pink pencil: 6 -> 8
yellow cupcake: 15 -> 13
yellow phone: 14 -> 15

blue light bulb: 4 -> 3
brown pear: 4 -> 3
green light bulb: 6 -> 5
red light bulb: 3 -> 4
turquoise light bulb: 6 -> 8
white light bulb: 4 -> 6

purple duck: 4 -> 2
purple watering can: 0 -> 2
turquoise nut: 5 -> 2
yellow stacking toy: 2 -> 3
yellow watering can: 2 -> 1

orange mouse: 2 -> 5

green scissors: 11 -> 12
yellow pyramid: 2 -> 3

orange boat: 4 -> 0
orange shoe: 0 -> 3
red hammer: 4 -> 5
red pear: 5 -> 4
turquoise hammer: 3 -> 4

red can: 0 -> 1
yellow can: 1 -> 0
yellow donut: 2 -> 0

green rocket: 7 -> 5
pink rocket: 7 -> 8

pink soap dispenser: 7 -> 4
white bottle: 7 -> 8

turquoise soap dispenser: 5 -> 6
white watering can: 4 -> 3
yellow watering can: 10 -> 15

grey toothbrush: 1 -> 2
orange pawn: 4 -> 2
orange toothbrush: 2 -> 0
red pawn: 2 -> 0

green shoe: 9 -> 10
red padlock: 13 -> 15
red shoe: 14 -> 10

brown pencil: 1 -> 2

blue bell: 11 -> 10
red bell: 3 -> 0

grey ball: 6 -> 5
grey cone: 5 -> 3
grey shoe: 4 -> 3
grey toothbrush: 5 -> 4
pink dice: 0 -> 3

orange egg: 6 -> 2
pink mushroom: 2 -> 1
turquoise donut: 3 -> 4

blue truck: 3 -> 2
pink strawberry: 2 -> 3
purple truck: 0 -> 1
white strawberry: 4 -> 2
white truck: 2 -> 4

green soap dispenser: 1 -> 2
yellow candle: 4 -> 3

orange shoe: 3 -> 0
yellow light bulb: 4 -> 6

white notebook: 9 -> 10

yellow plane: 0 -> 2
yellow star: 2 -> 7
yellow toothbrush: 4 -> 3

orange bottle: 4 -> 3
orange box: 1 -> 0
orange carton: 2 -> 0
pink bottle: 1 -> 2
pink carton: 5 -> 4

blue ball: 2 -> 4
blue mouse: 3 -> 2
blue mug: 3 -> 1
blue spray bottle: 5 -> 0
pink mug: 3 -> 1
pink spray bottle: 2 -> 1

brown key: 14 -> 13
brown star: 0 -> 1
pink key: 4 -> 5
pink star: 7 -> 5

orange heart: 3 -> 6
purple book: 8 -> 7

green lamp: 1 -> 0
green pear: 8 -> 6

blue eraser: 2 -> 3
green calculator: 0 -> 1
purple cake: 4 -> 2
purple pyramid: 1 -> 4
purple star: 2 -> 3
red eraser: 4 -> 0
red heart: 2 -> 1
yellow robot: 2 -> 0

▶ **What is expected**: Referring to the material above, set down exactly the lines between the line with "grey cone: 5 -> 3" and the line with "white notebook: 9 -> 10", inclusive, and no other lines.

▶ **Result**:
grey cone: 5 -> 3
grey shoe: 4 -> 3
grey toothbrush: 5 -> 4
pink dice: 0 -> 3

orange egg: 6 -> 2
pink mushroom: 2 -> 1
turquoise donut: 3 -> 4

blue truck: 3 -> 2
pink strawberry: 2 -> 3
purple truck: 0 -> 1
white strawberry: 4 -> 2
white truck: 2 -> 4

green soap dispenser: 1 -> 2
yellow candle: 4 -> 3

orange shoe: 3 -> 0
yellow light bulb: 4 -> 6

white notebook: 9 -> 10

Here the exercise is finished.